_TASK_
Here the job is to transcribe the data verbatim while leaving each picture out.

Object state comparisons:
....................

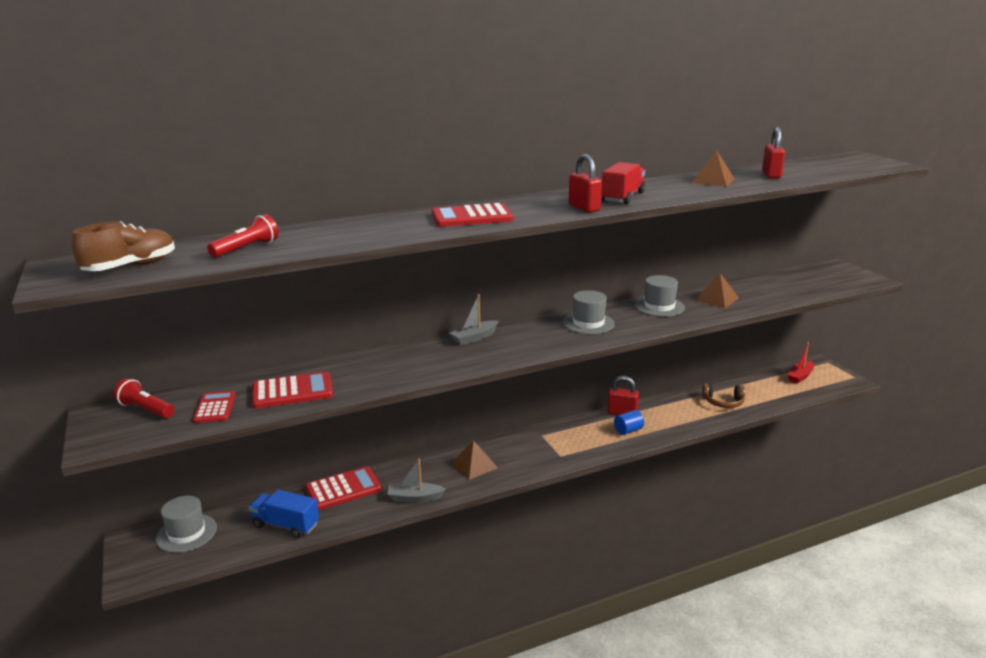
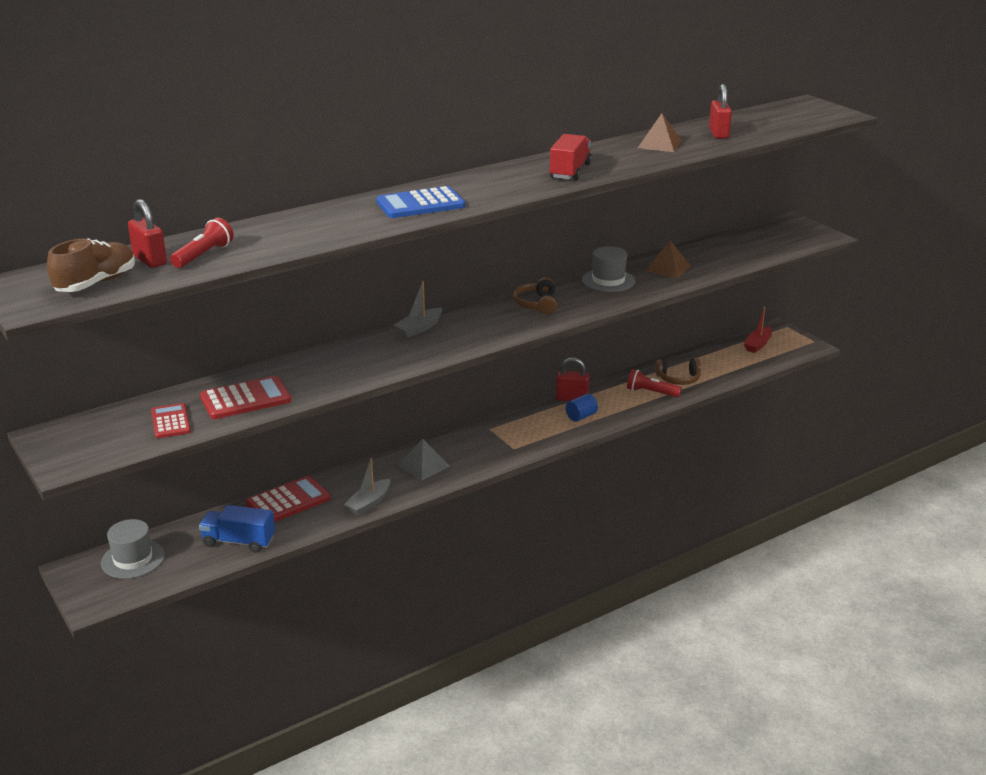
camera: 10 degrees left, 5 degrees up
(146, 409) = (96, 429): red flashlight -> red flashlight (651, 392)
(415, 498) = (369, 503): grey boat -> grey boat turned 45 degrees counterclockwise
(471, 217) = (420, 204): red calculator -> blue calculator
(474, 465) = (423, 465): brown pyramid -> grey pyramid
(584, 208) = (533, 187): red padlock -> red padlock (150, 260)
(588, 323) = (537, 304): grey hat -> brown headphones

....................

_EXERCISE OUTPUT_
camera: 10 degrees left, 5 degrees up
(146, 409) = (96, 429): red flashlight -> red flashlight (651, 392)
(415, 498) = (369, 503): grey boat -> grey boat turned 45 degrees counterclockwise
(471, 217) = (420, 204): red calculator -> blue calculator
(474, 465) = (423, 465): brown pyramid -> grey pyramid
(584, 208) = (533, 187): red padlock -> red padlock (150, 260)
(588, 323) = (537, 304): grey hat -> brown headphones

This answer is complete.